* TASK TO CARRY OUT
Only one stretch of the records below should be repeated. It starts with the line containing "blue boat: 1 -> 0" and goes on through the line containing "turquoise pawn: 2 -> 0", exactly as written.

····················

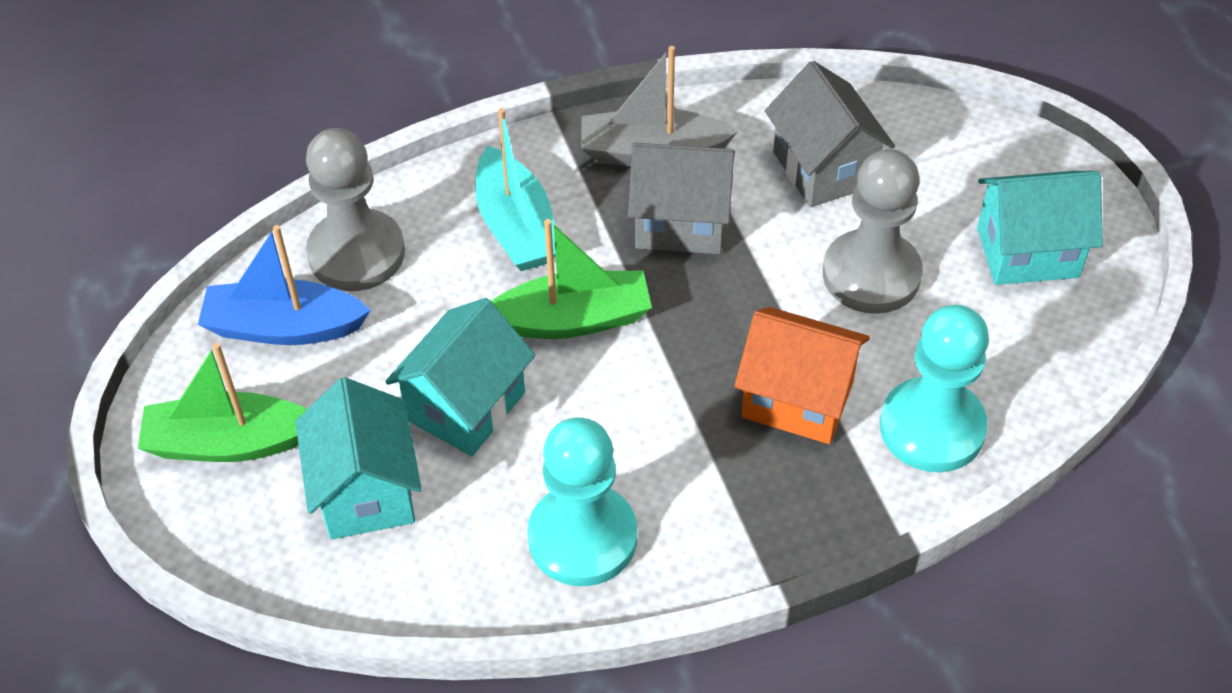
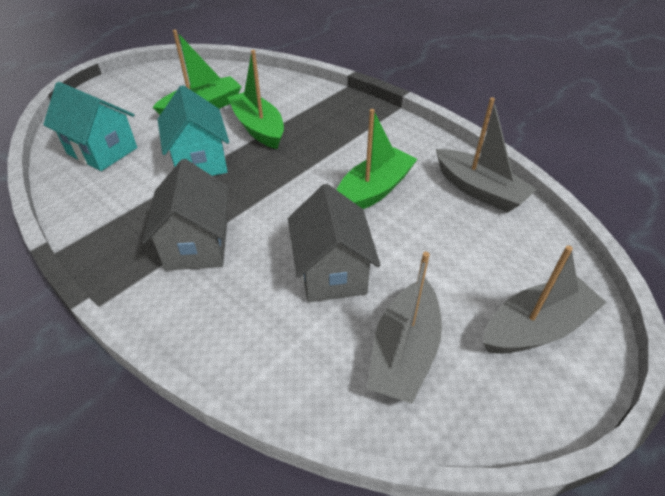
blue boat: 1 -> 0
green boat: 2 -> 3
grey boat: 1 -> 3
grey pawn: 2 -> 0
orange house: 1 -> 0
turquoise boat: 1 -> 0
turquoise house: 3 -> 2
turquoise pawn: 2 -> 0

····················

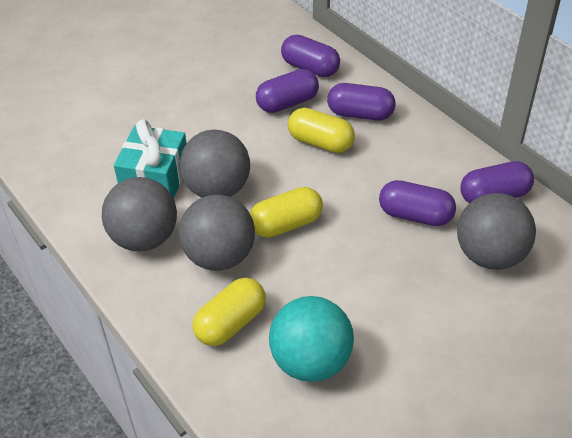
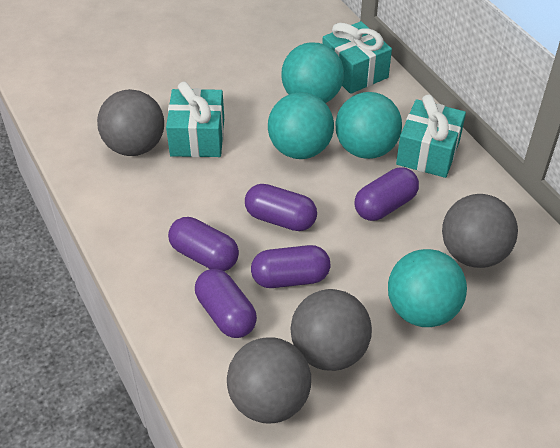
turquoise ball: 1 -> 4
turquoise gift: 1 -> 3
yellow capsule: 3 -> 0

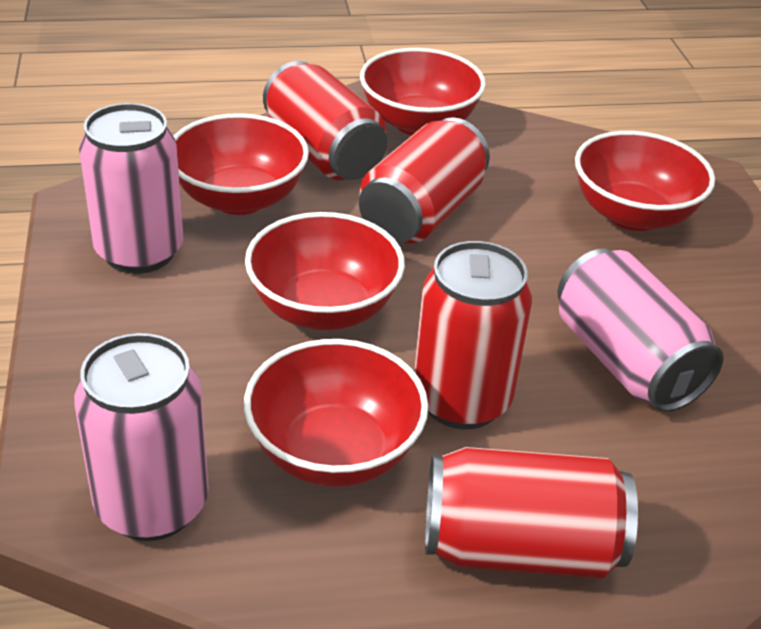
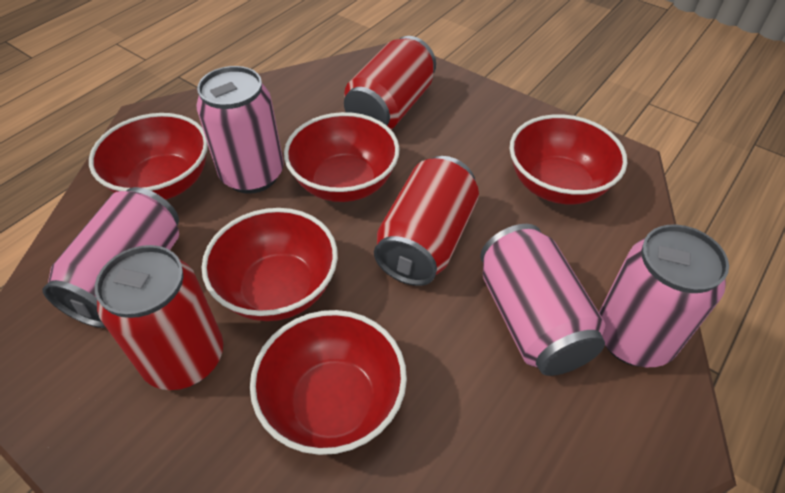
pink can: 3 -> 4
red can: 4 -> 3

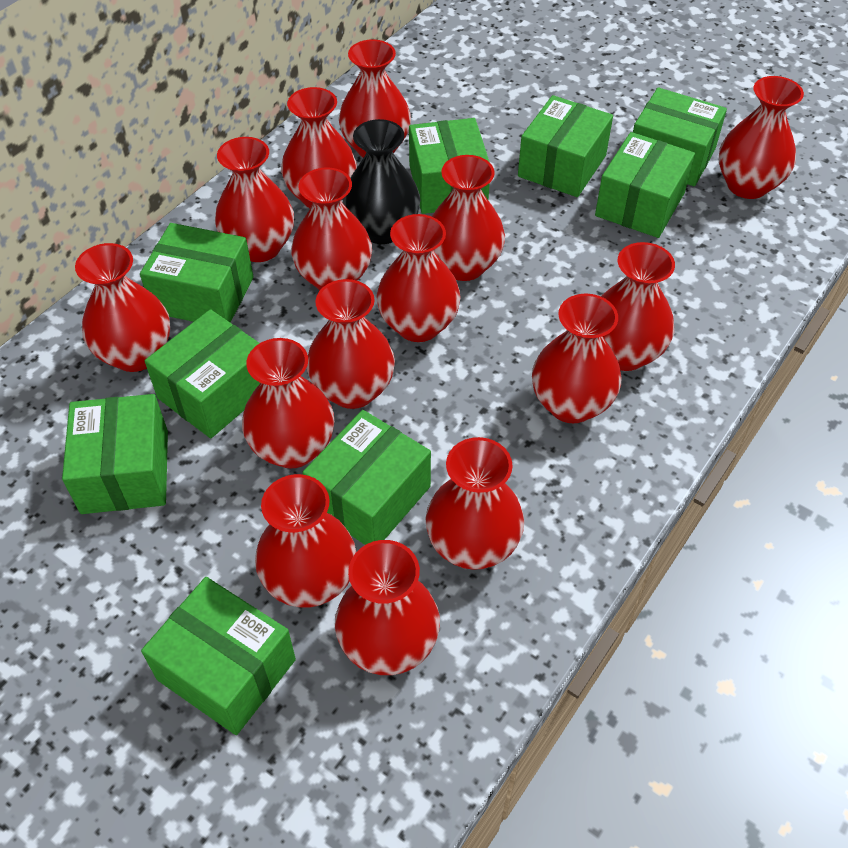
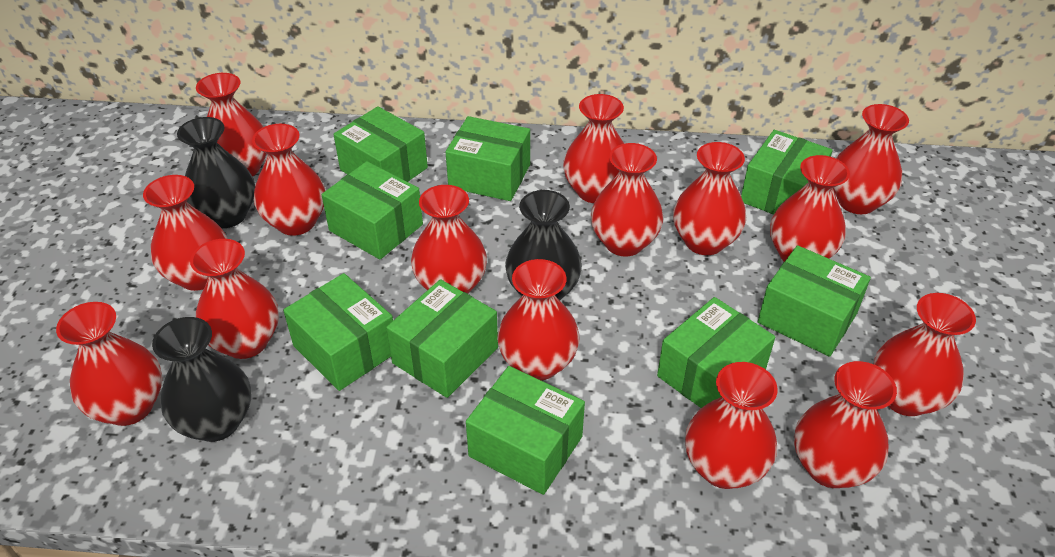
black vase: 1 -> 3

····················

* ANSWER SECTION
blue boat: 1 -> 0
green boat: 2 -> 3
grey boat: 1 -> 3
grey pawn: 2 -> 0
orange house: 1 -> 0
turquoise boat: 1 -> 0
turquoise house: 3 -> 2
turquoise pawn: 2 -> 0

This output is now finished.